*What is required*:
Up to the line containing "(362, 253) = (581, 340): brown", nothing is kept; from that line through the end of the data below, output every line exactly.

*Scene image comparisons*:
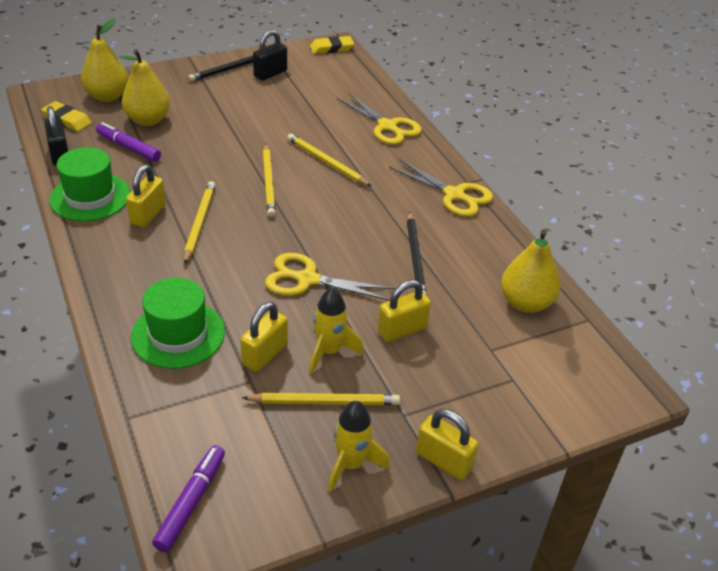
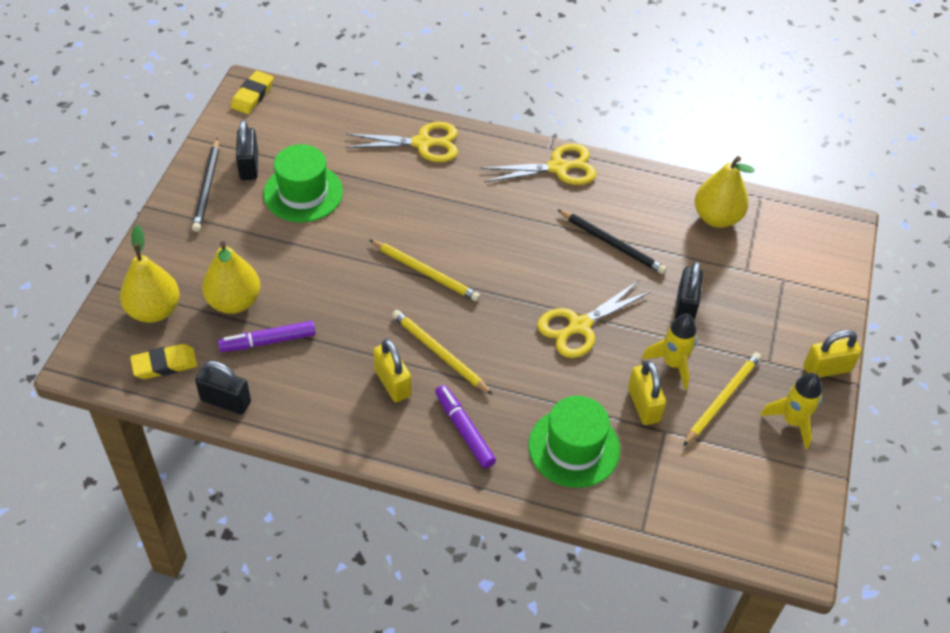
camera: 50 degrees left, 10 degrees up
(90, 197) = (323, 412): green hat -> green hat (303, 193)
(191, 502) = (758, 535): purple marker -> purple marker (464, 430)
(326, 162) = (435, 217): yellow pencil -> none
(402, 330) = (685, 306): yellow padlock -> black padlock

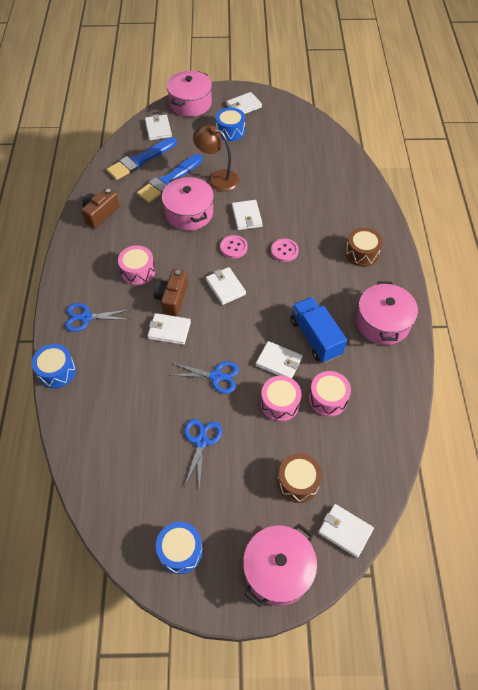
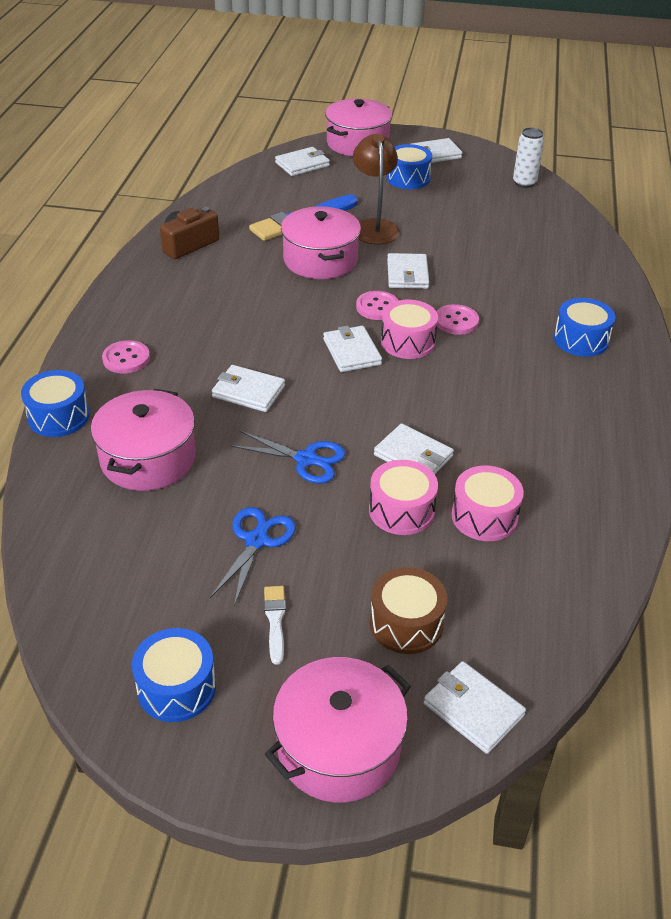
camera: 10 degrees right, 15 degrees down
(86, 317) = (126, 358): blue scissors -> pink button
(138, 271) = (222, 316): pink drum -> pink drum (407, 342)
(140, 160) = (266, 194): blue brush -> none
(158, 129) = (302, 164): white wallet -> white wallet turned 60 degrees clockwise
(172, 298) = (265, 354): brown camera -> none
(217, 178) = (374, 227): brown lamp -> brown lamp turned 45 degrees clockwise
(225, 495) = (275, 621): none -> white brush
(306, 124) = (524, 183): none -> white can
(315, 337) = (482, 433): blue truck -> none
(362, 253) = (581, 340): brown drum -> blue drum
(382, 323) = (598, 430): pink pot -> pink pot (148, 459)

*Exercise result*:
(362, 253) = (581, 340): brown drum -> blue drum
(382, 323) = (598, 430): pink pot -> pink pot (148, 459)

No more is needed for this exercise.